# Task goal
Your answer should be a single number: the count of lines in the records below containing the word "grey".

# Material for the task
--- START ---

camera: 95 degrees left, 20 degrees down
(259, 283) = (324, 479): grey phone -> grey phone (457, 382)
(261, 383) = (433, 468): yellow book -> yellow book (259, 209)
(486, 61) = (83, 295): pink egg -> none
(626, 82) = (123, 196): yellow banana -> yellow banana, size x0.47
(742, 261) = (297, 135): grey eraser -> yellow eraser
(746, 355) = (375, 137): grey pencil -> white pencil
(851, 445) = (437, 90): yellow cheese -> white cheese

--- END ---

# Written response
3